* [Stored records]

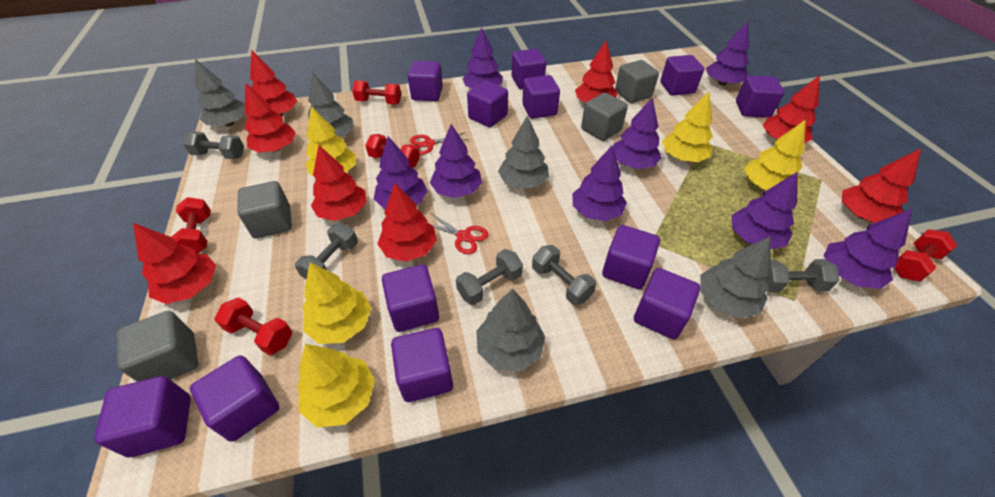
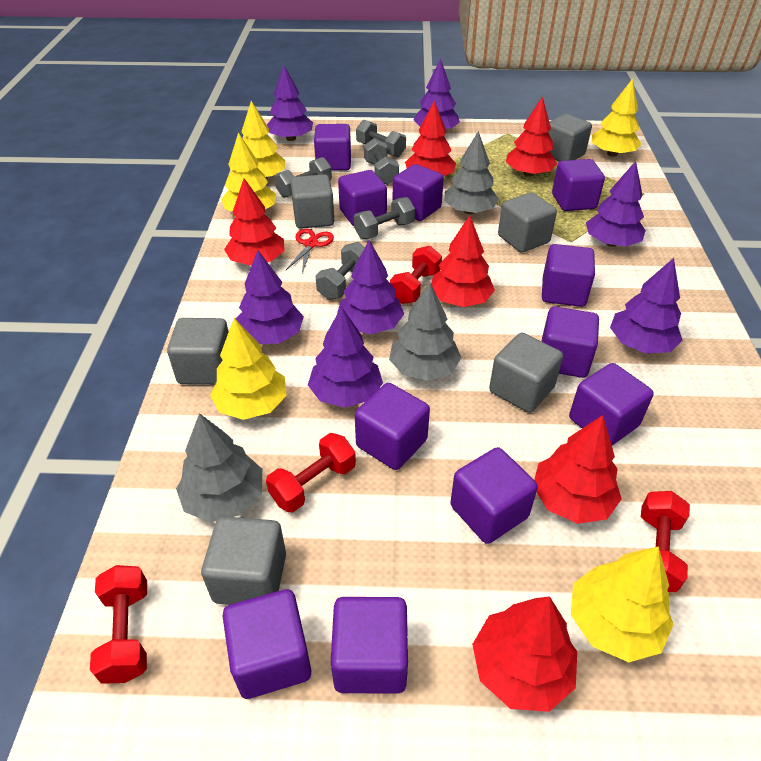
grey cube: 4 -> 6
grey tree: 5 -> 3
purple cube: 12 -> 11
purple tree: 8 -> 7
red dumbbell: 5 -> 4
red scissors: 2 -> 1
red tree: 8 -> 6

* [EXERCISE INSTRUCTIONS] Copy out the lines beginning at the one that contains "grey tree: 5 -> 3". Stop at the final line of the data, and include it.

* [YOUR RESPONSE]
grey tree: 5 -> 3
purple cube: 12 -> 11
purple tree: 8 -> 7
red dumbbell: 5 -> 4
red scissors: 2 -> 1
red tree: 8 -> 6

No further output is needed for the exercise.